**DIRECTIVE:**
Could you print, exactly as they stand, the lines from the one holding "yellow 1x2 brick" to the end of the data below, and nothing more?
**** DATA PROVIDED
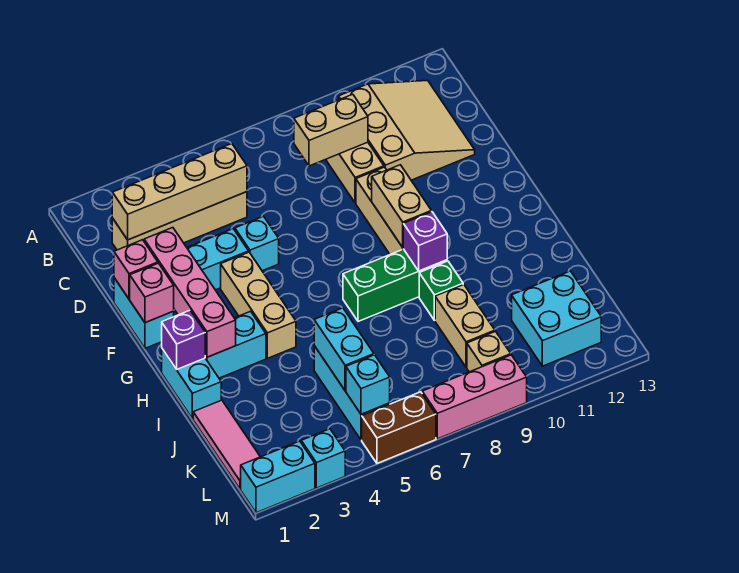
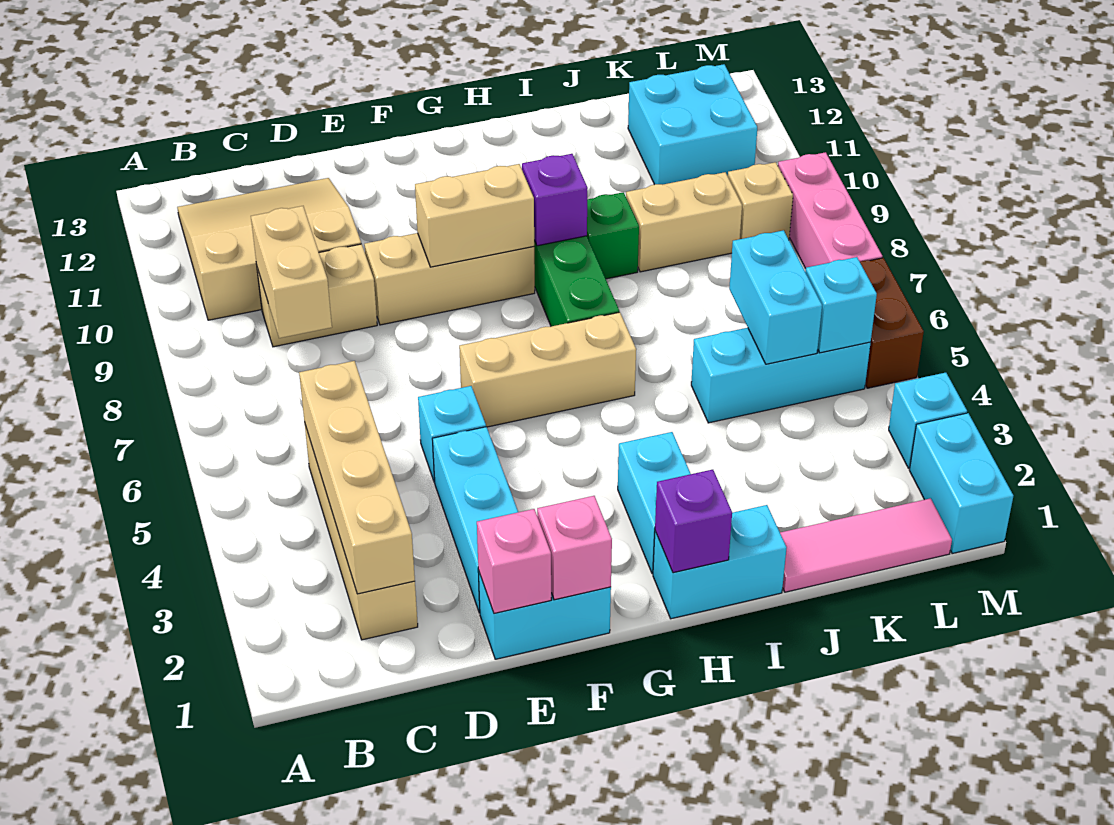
pink 1x4 brick [144,228,236,357] -> none
tan 1x3 brick [221,252,296,358] -> tan 1x3 brick moved to [459,312,636,427]
cyan 1x2 brick [314,308,374,391] -> cyan 1x2 brick turned to [729,230,822,364]

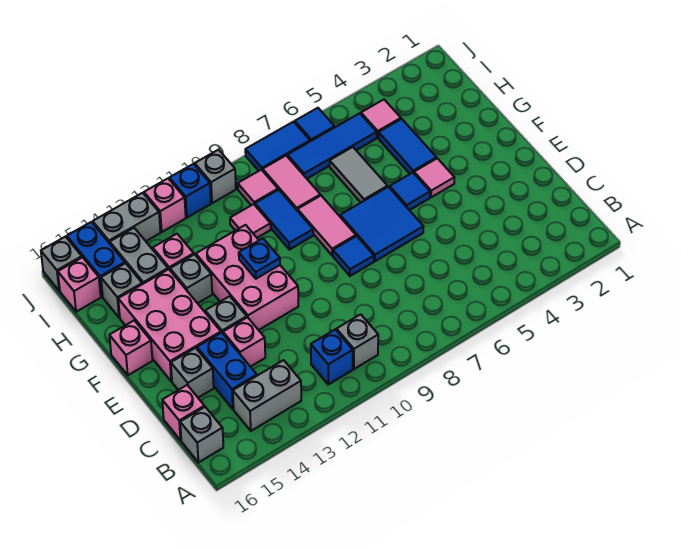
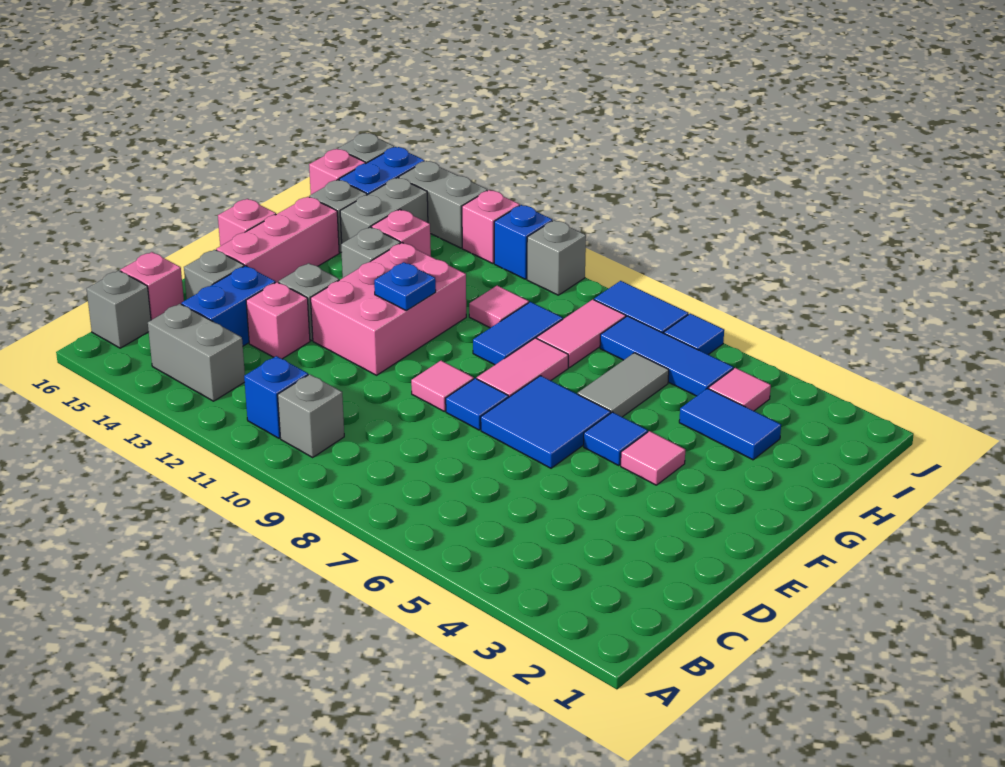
pink 2x3 brick [118,269,221,381] -> pink 1x3 brick [216,197,339,283]
blue 1x2 tile [379,119,436,174] -> blue 1x2 tile turned to [679,388,781,460]
pink 1x1 tile [238,170,278,205] -> pink 1x1 tile moved to [411,361,474,411]

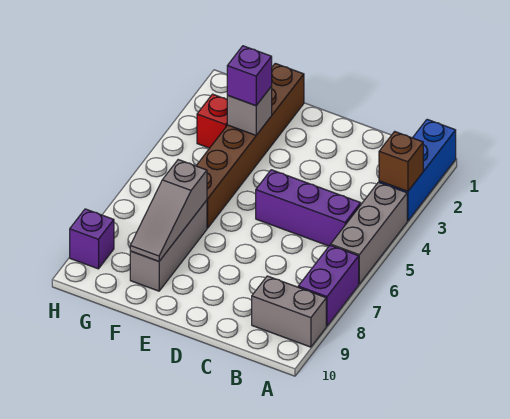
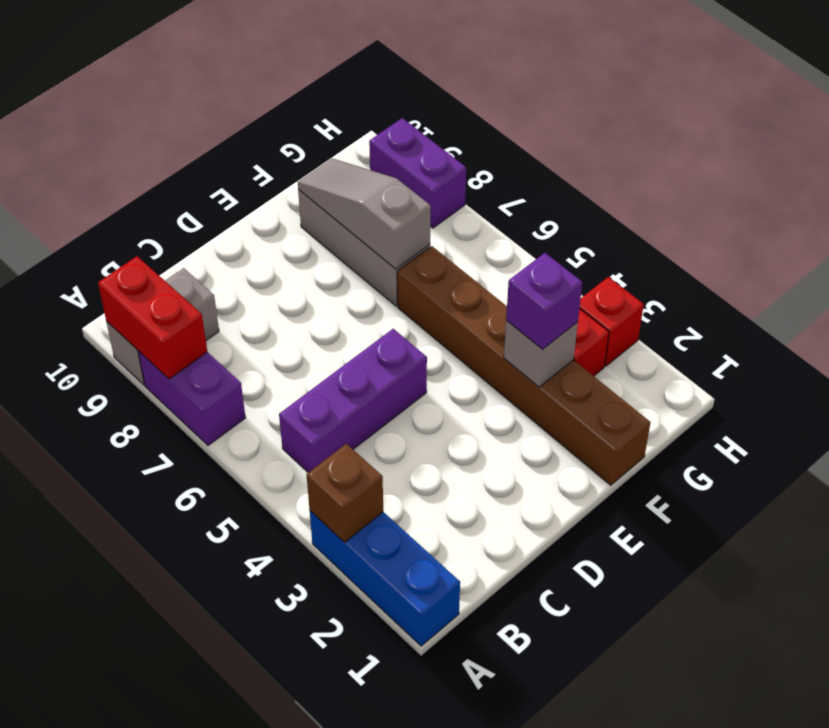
grey 1x3 brick [331,182,407,284] -> none
none -> red 1x2 brick [98,256,207,379]
none -> red 1x1 brick [580,277,644,366]
purple 1x1 brick [70,209,114,269] -> purple 1x2 brick [369,118,466,228]

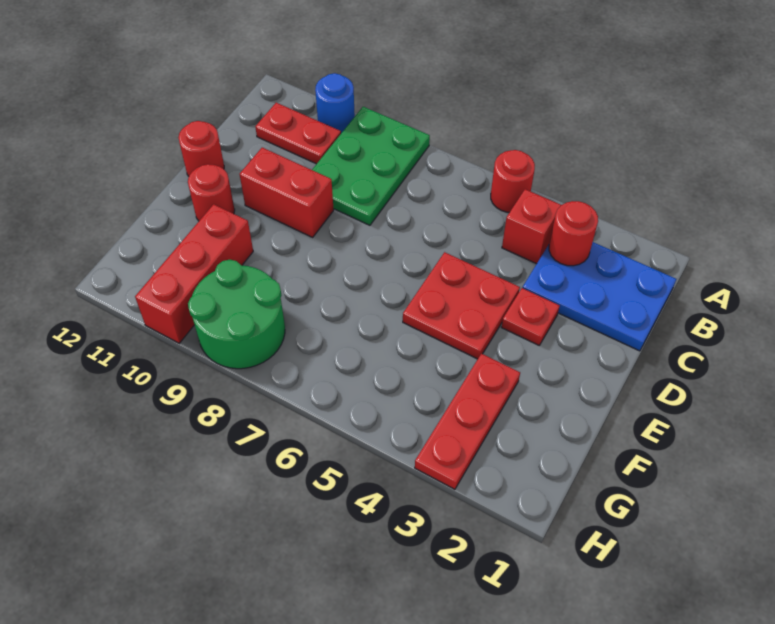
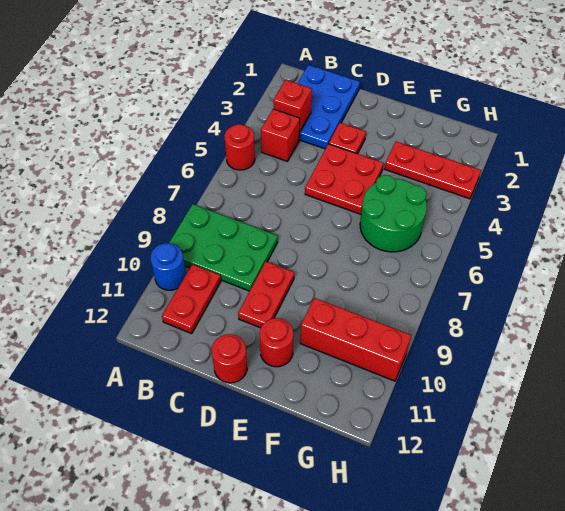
red 1x1 round brick [549,201,598,266] -> red 1x1 brick [273,80,312,132]
red 1x2 brick [240,148,334,237] -> red 1x2 plate [238,262,294,328]
green 2x2 round brick [188,260,285,369] -> green 2x2 round brick moved to [360,175,427,252]

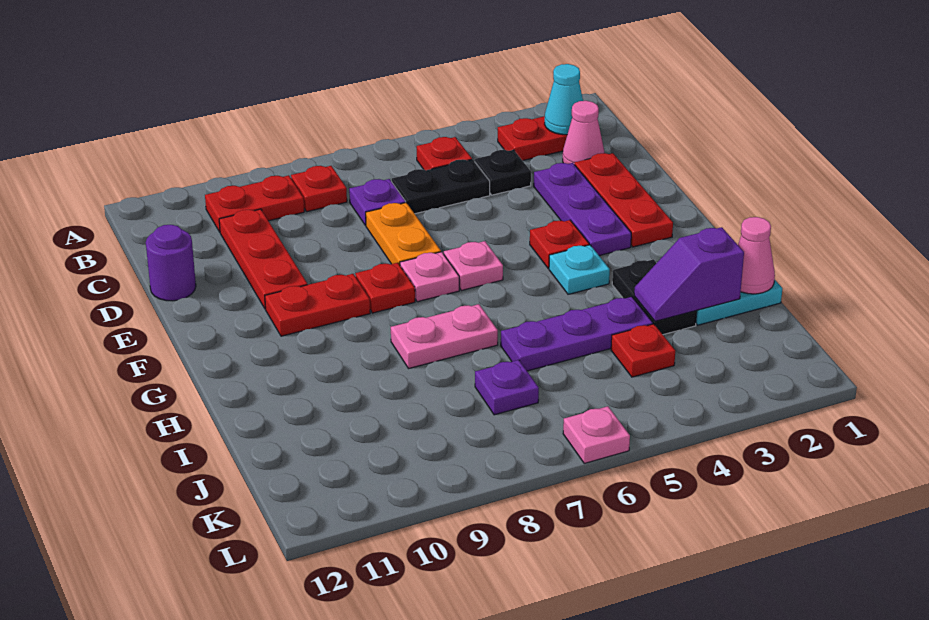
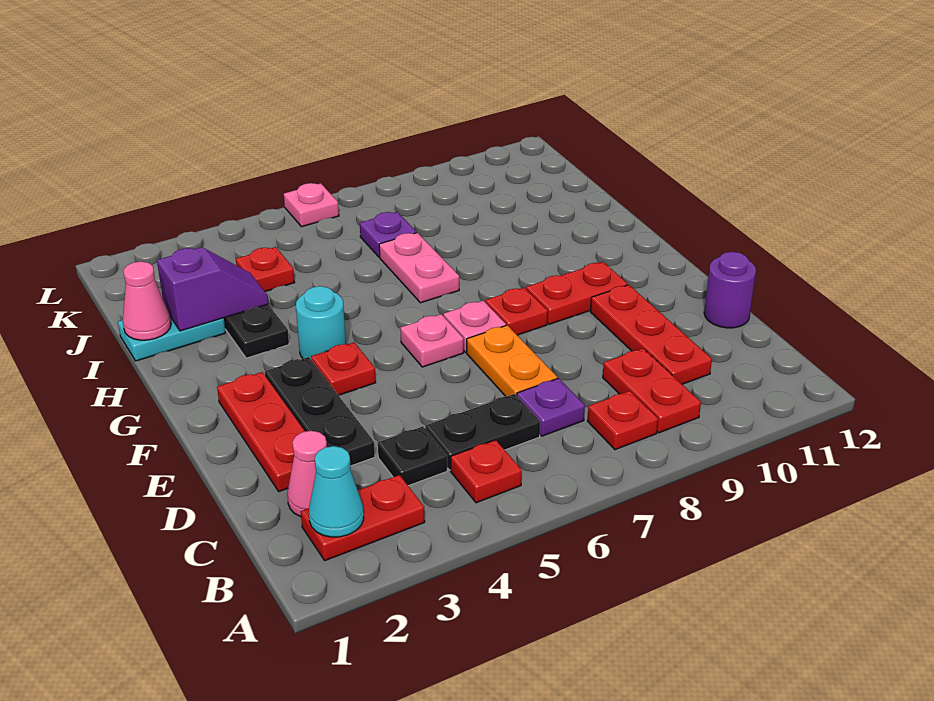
red 1x2 plate [205,175,304,232] -> red 1x2 plate turned to [603,348,701,433]
purple 1x3 plate [534,163,631,256] -> black 1x3 plate [265,357,375,466]
cyan 1x1 plate [549,245,610,294] -> cyan 1x1 round brick [296,286,346,359]
pink 1x2 plate [391,304,498,369] -> pink 1x2 plate turned to [379,233,459,303]
purple 1x3 plate [501,297,653,371] -> none

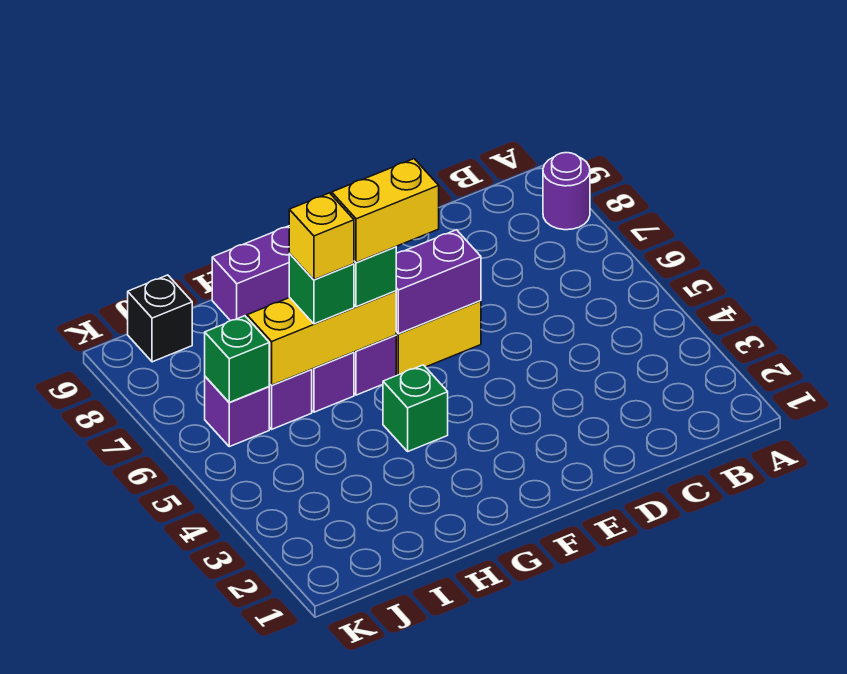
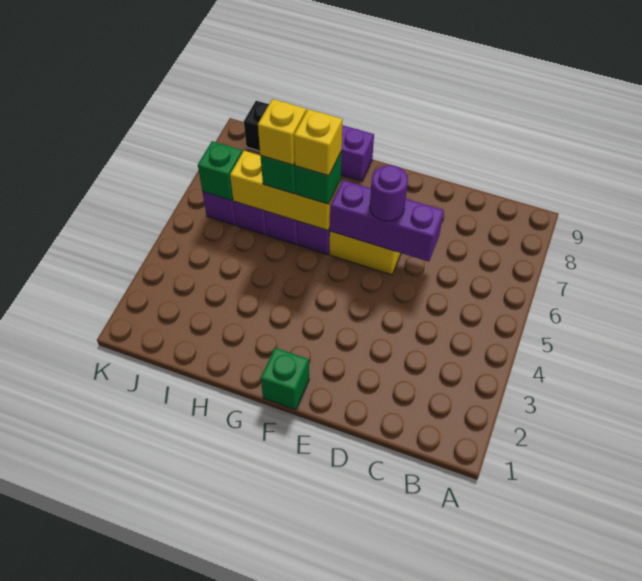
purple 1x1 round brick [543,153,590,230] -> purple 1x1 round brick moved to [370,165,408,221]
purple 1x2 brick [396,230,481,334] -> purple 1x3 brick [330,180,444,262]
yellow 1x2 brick [332,159,439,263] -> yellow 1x1 brick [294,109,343,176]
green 1x1 brick [383,365,448,451] -> green 1x1 brick moved to [261,348,309,410]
********
**ANSWER BOX:**
yellow 1x2 brick [332,159,439,263] -> yellow 1x1 brick [294,109,343,176]
green 1x1 brick [383,365,448,451] -> green 1x1 brick moved to [261,348,309,410]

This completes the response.